(Object matching data)
-------

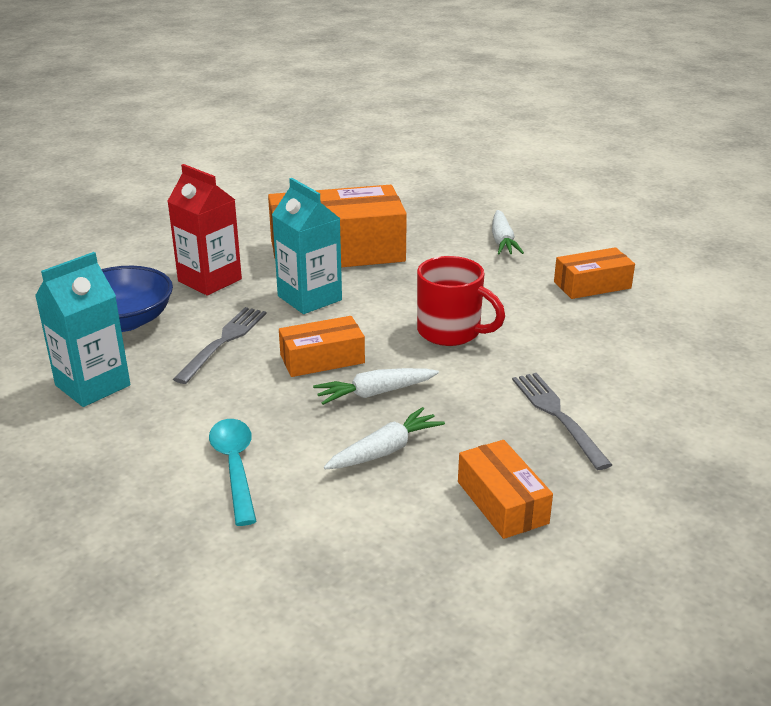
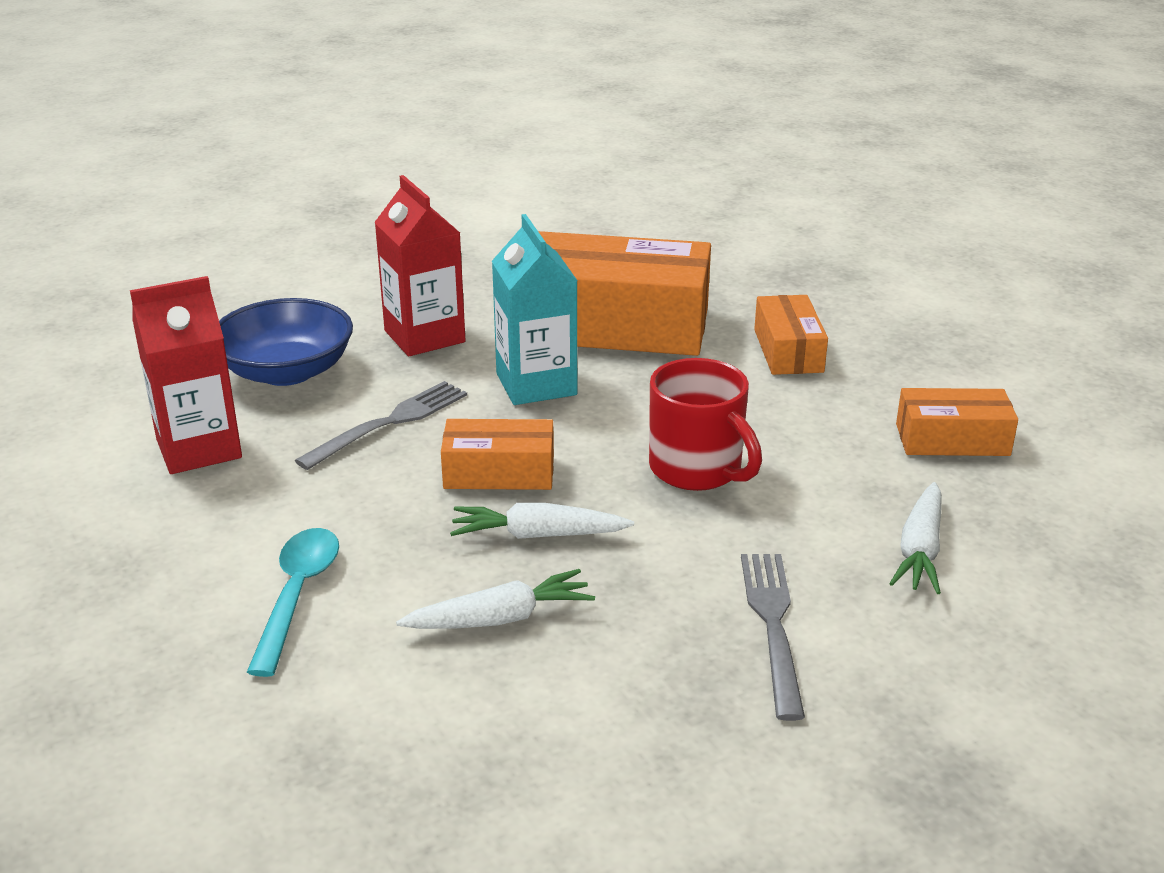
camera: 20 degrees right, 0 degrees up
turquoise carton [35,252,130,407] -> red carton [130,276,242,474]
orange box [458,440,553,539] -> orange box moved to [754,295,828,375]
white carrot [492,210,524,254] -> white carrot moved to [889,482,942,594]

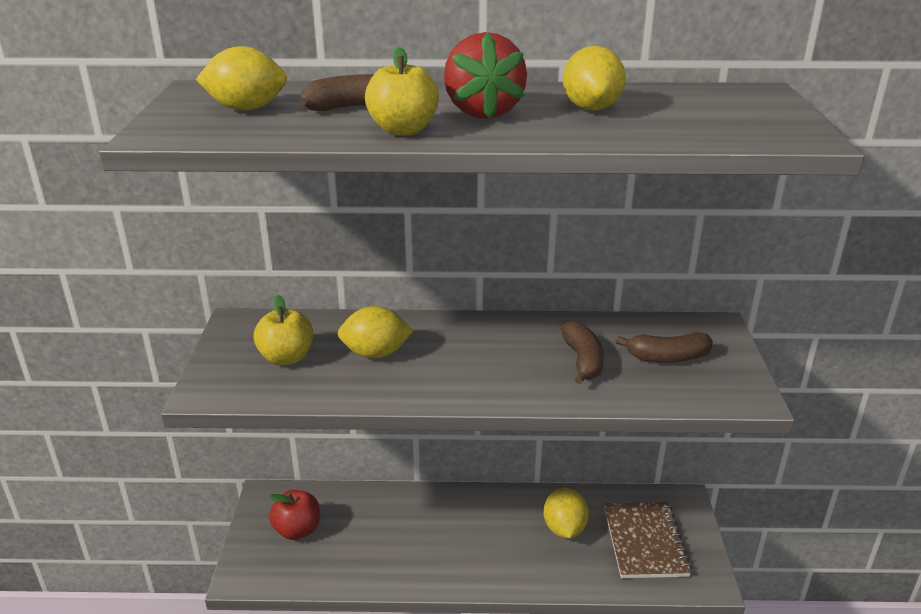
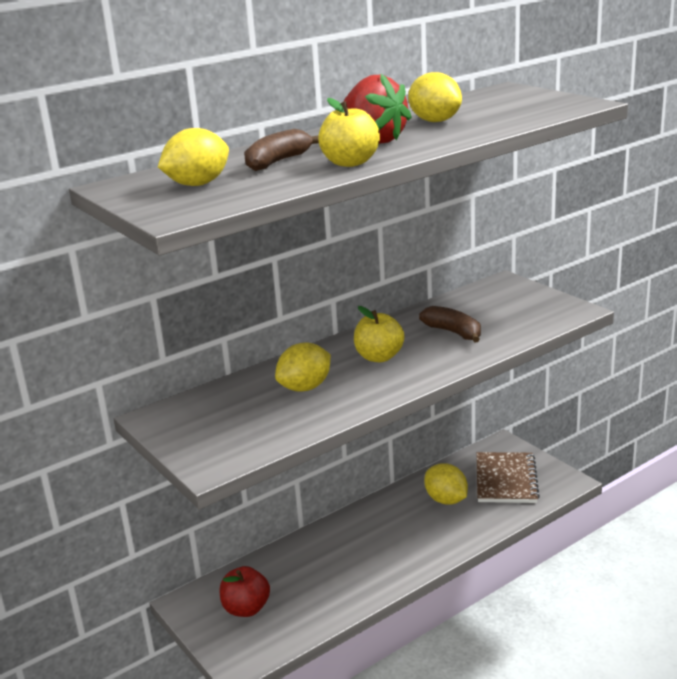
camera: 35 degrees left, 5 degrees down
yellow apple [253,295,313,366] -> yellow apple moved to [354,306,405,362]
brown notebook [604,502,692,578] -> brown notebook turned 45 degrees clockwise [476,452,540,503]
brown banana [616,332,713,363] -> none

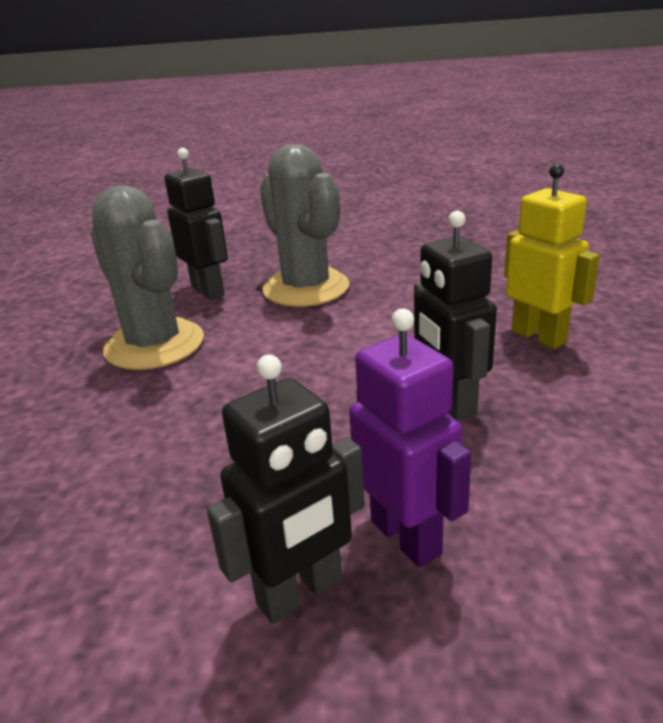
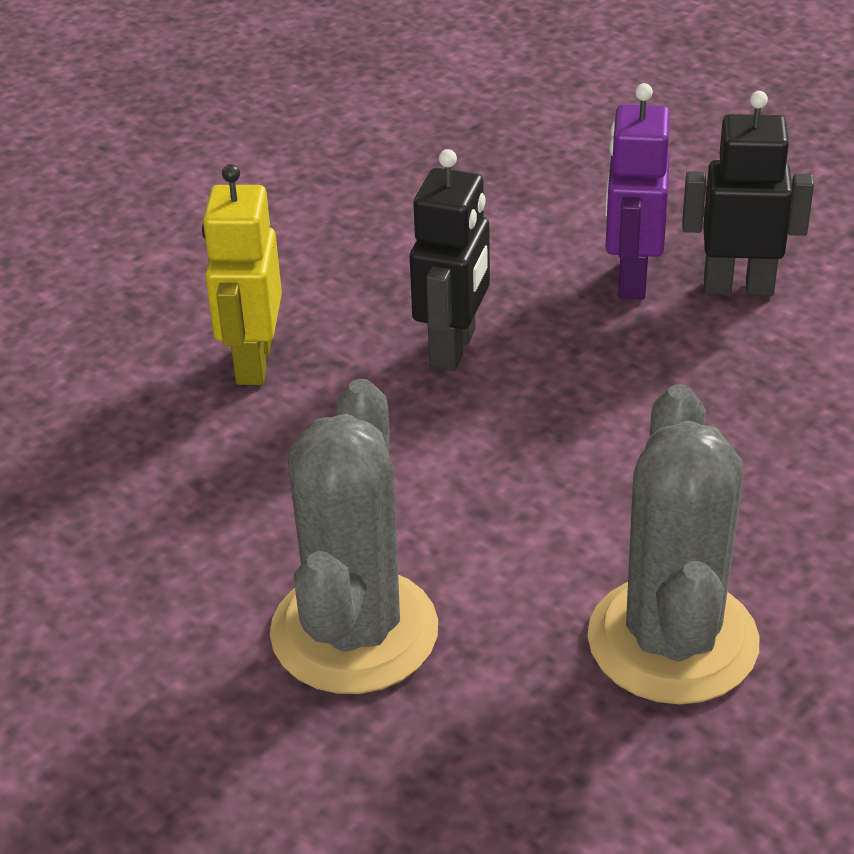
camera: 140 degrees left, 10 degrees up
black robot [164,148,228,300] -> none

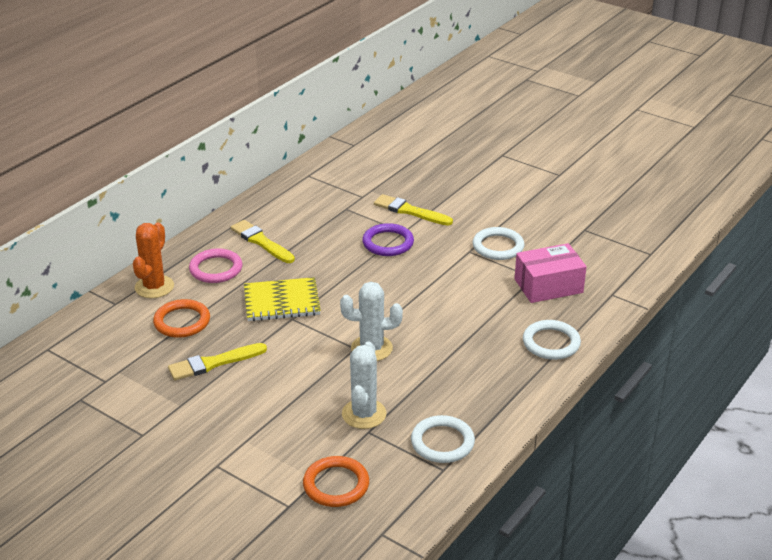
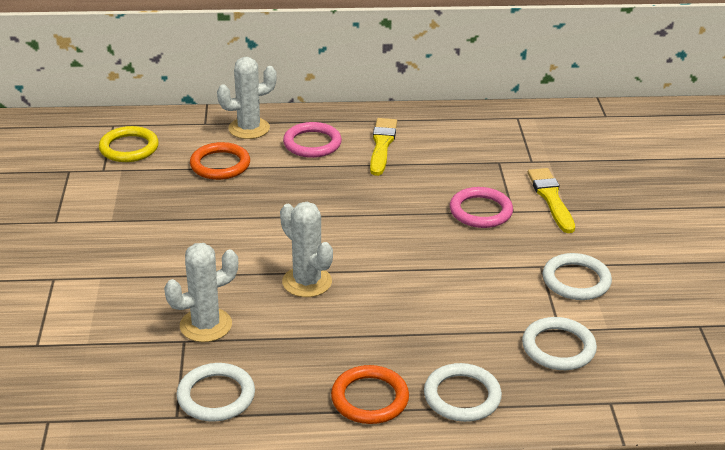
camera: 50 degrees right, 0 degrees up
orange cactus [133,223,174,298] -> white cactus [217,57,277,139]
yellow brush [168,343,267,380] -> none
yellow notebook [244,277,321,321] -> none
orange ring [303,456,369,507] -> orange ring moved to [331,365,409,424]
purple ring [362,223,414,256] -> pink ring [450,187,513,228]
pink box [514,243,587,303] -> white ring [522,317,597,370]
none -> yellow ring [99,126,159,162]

-------

• _ABOUT THIS EXERCISE_
Copy exactly the line containing "yellow notebook [244,277,321,321] -> none" and each line after it through the end of the records above.

• _EXPECTED ANSWER_
yellow notebook [244,277,321,321] -> none
orange ring [303,456,369,507] -> orange ring moved to [331,365,409,424]
purple ring [362,223,414,256] -> pink ring [450,187,513,228]
pink box [514,243,587,303] -> white ring [522,317,597,370]
none -> yellow ring [99,126,159,162]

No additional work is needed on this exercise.